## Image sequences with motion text
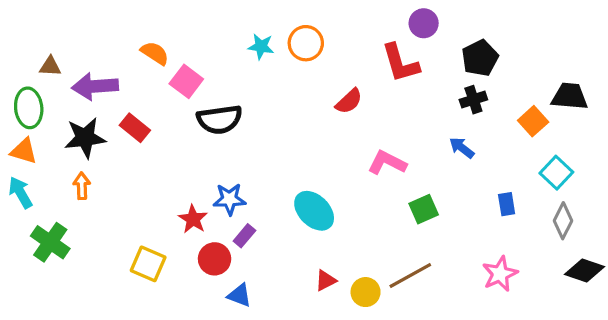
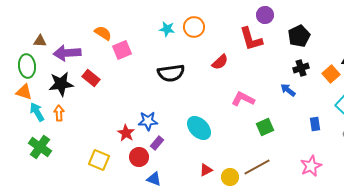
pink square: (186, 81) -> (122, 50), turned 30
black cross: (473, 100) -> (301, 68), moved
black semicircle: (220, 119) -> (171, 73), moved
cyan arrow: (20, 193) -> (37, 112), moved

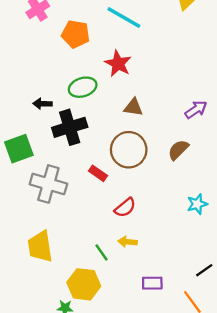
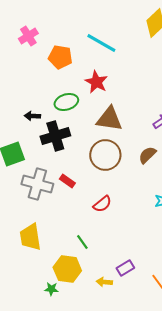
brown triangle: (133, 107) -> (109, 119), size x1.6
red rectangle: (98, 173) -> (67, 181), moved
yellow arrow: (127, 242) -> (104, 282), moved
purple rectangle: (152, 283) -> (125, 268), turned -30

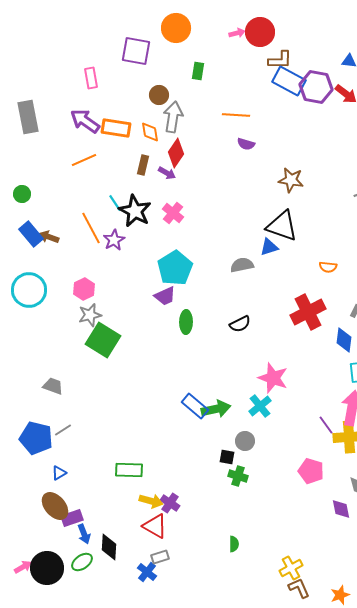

## TASK
Each line from the one with "yellow arrow: (127, 242) -> (104, 282), moved" through the end of the entries should be reproduced exactly. Leave out the pictures.

## RESULT BELOW
yellow arrow: (127, 242) -> (104, 282), moved
purple rectangle: (152, 283) -> (125, 268), turned -30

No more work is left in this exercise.